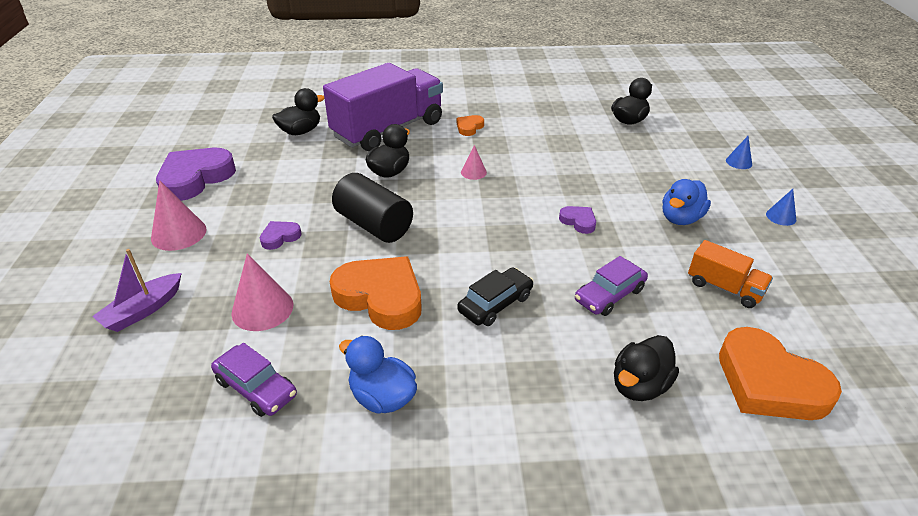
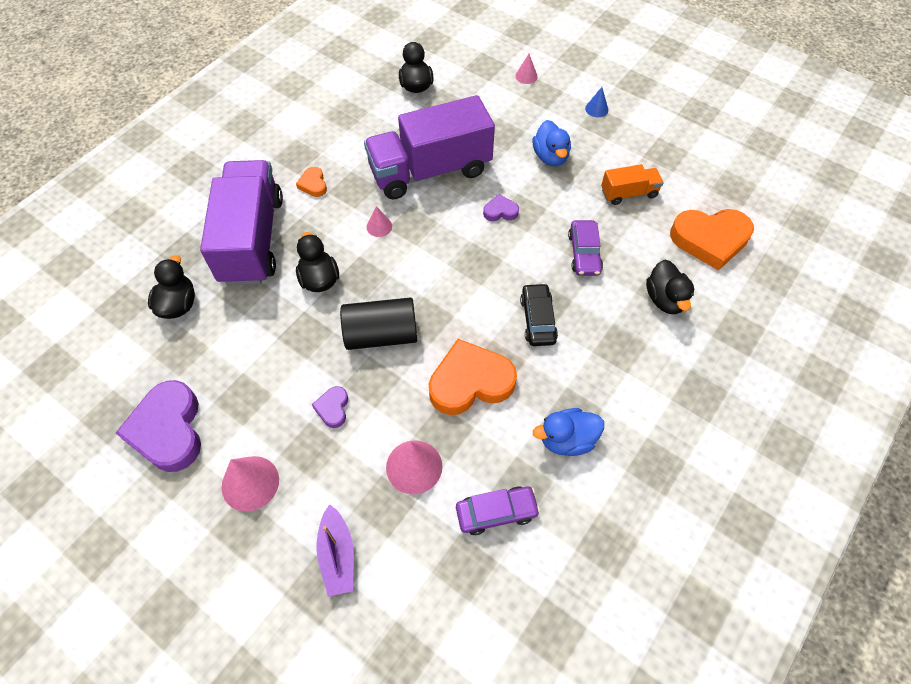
camera: 50 degrees left, 20 degrees up
(561, 167) = (430, 170): none -> purple truck
(739, 162) = (526, 76): blue cone -> pink cone

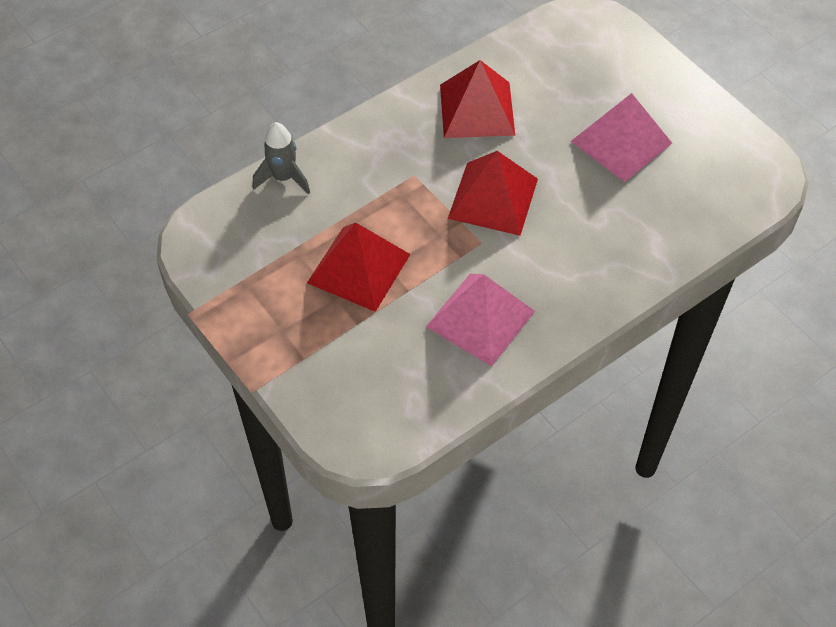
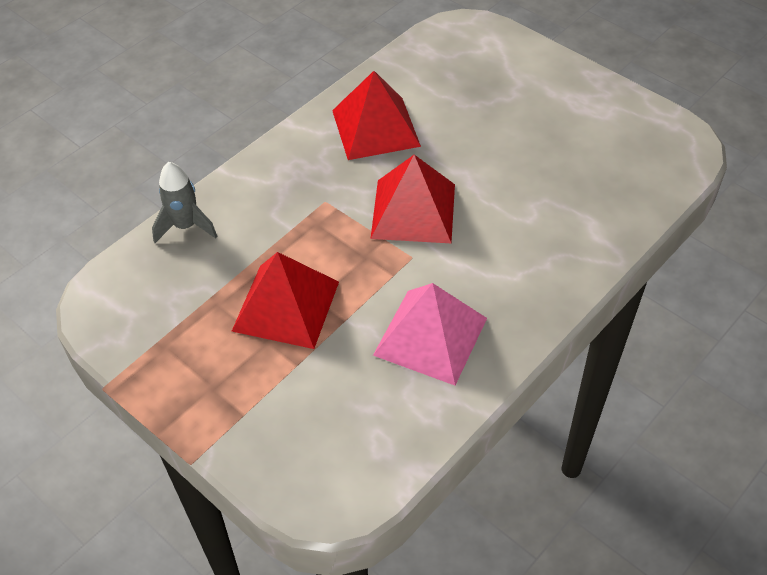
camera: 10 degrees left, 5 degrees down
(621, 142) = (529, 136): pink pyramid -> none

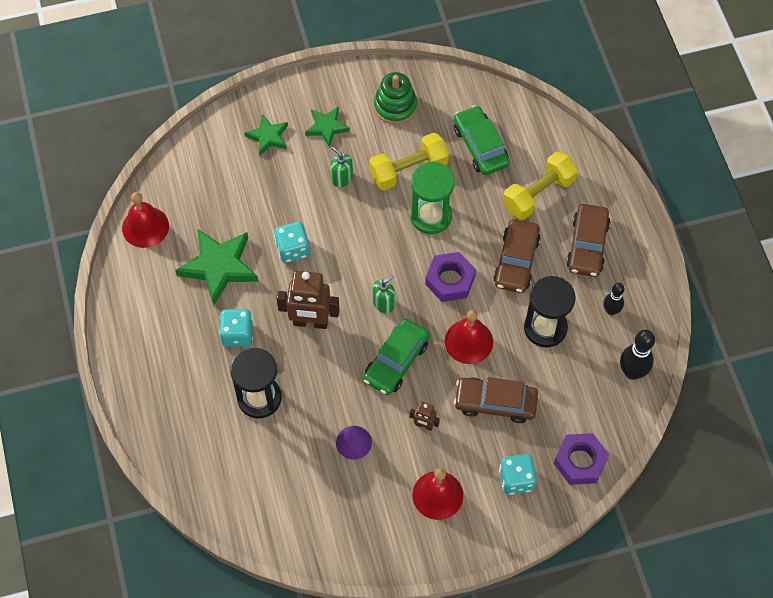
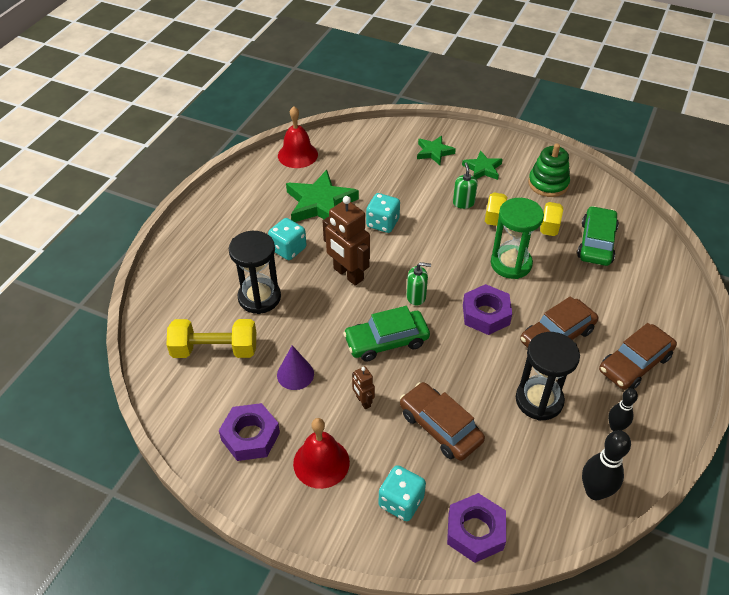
camera: 40 degrees right, 15 degrees down
(369, 516) = (250, 436): none -> purple nut
(469, 341) = (460, 366): red bell -> none
(538, 194) = (620, 301): yellow dumbbell -> yellow dumbbell (215, 350)

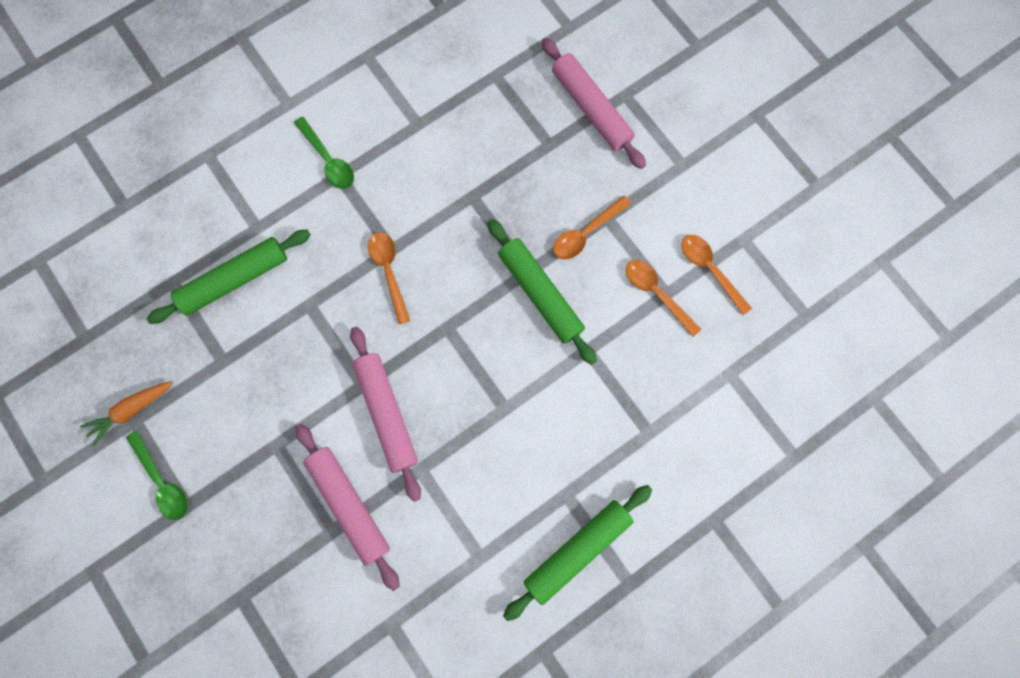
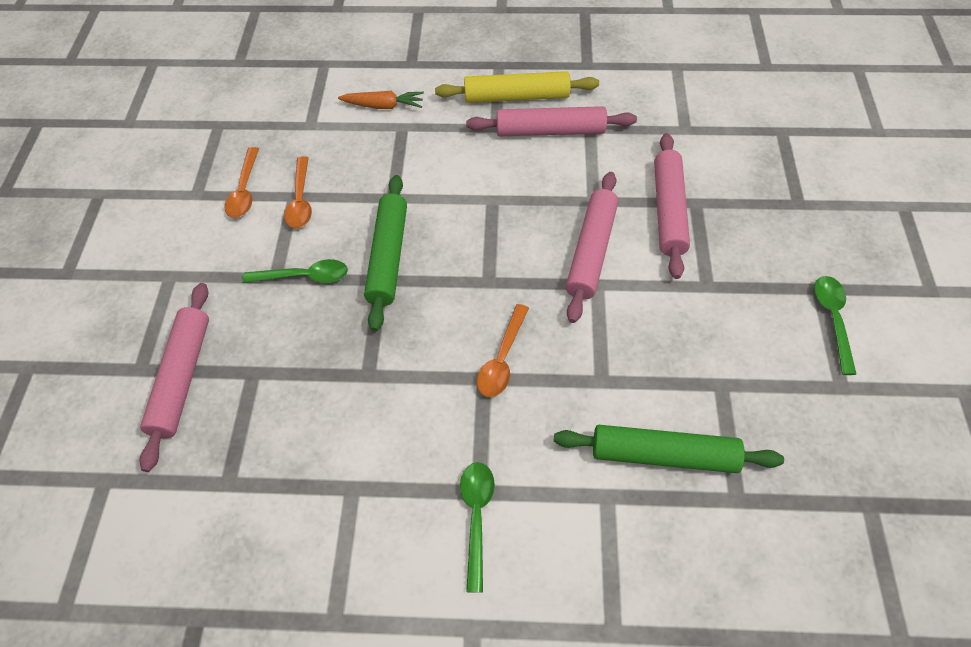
camera: 140 degrees left, 20 degrees down
(131, 410) = (841, 397): orange carrot -> orange carrot (384, 106)
(513, 527) = (550, 131): none -> pink rolling pin
(577, 550) = (516, 96): green rolling pin -> yellow rolling pin
(586, 233) = (304, 276): orange spoon -> green spoon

══════════════════════════════

__Task objective__: Leaving out all pictures, repeat word for word the lines from the one containing "(369, 516) = (250, 436): none -> purple nut" through the final line of the material above.

__Response area__:
(369, 516) = (250, 436): none -> purple nut
(469, 341) = (460, 366): red bell -> none
(538, 194) = (620, 301): yellow dumbbell -> yellow dumbbell (215, 350)

camera: 140 degrees left, 20 degrees down
(131, 410) = (841, 397): orange carrot -> orange carrot (384, 106)
(513, 527) = (550, 131): none -> pink rolling pin
(577, 550) = (516, 96): green rolling pin -> yellow rolling pin
(586, 233) = (304, 276): orange spoon -> green spoon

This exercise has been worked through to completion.